**EXERCISE DIRECTIONS:**
Lift out each line of the data that holds "rouge".

**RECORDS FOR THE EXERCISE:**
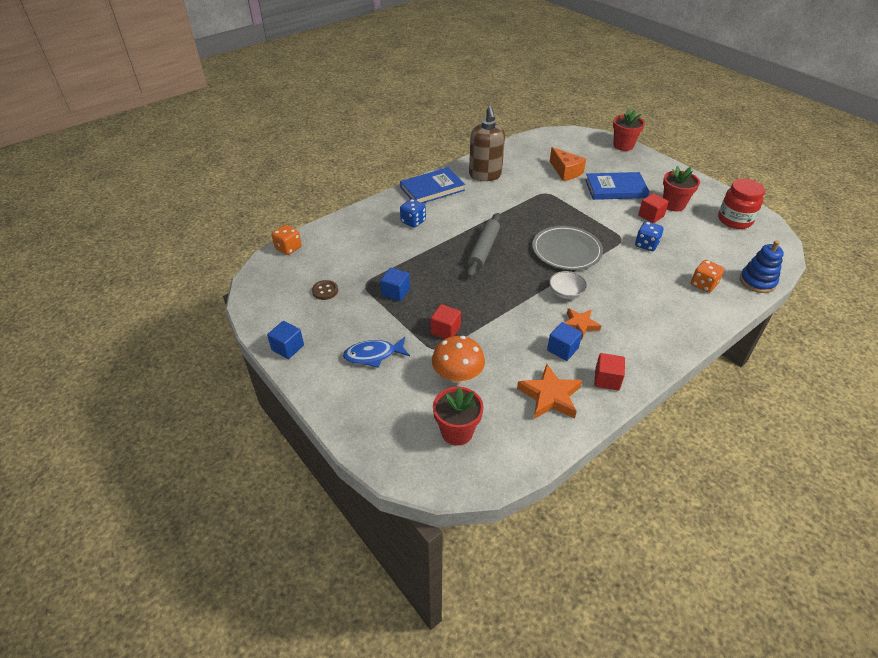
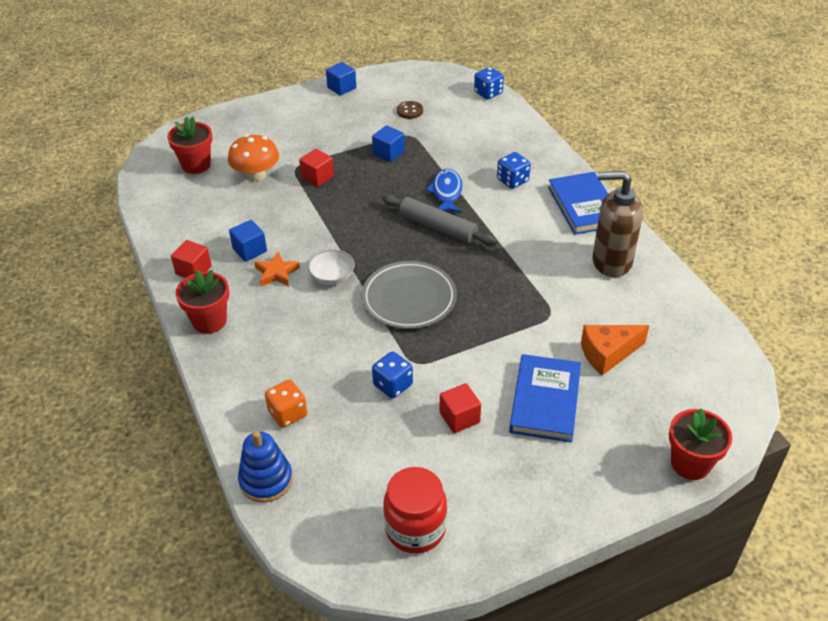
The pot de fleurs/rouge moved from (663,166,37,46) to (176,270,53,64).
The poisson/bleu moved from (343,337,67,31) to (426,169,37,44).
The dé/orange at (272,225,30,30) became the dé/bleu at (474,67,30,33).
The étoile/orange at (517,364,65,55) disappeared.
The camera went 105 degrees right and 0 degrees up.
--
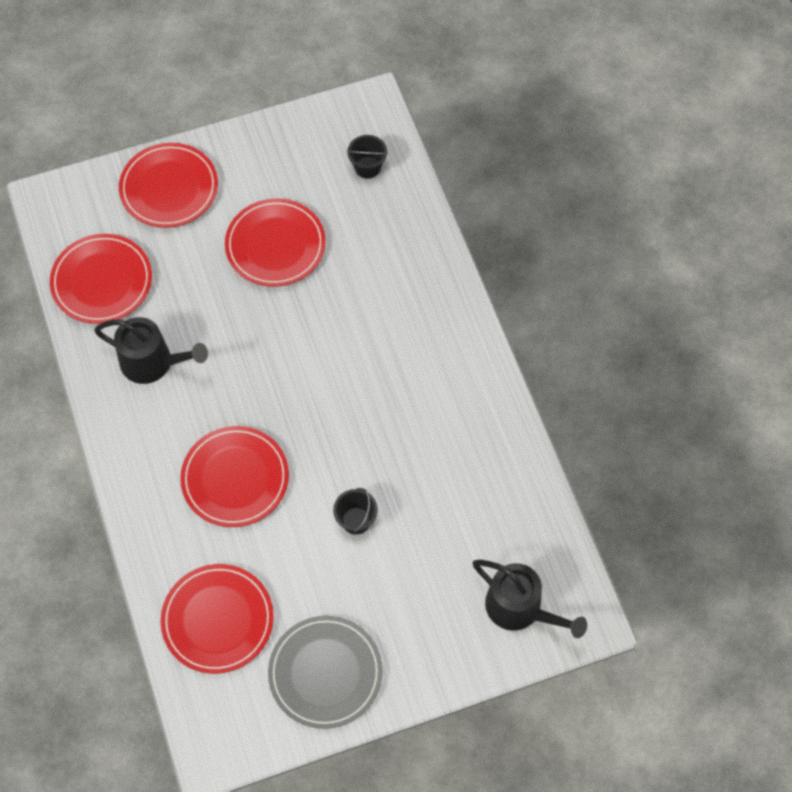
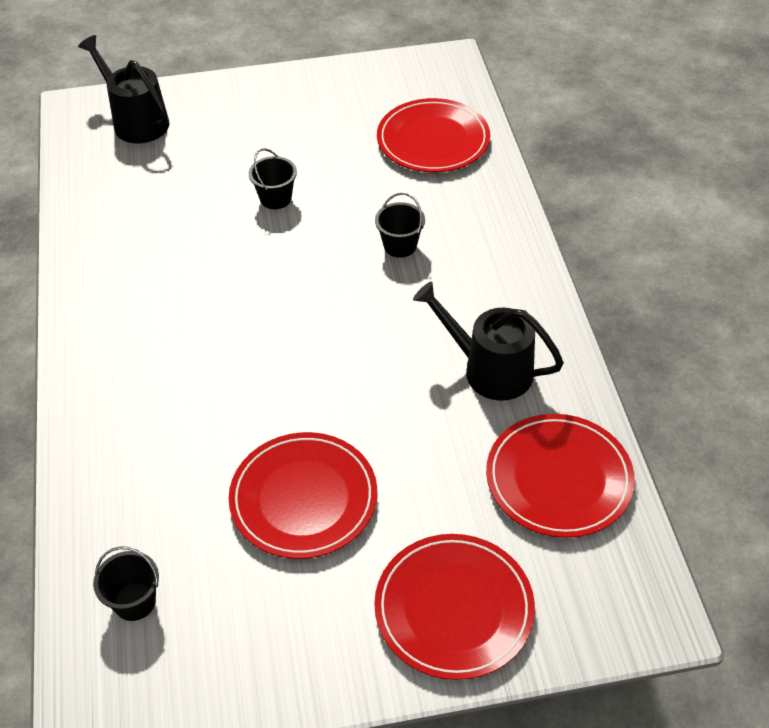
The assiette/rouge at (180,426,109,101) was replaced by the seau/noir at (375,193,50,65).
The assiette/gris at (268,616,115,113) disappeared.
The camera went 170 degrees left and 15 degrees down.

**RESULT OF THE EXERCISE:**
The pot de fleurs/rouge moved from (663,166,37,46) to (176,270,53,64).
The assiette/rouge at (180,426,109,101) was replaced by the seau/noir at (375,193,50,65).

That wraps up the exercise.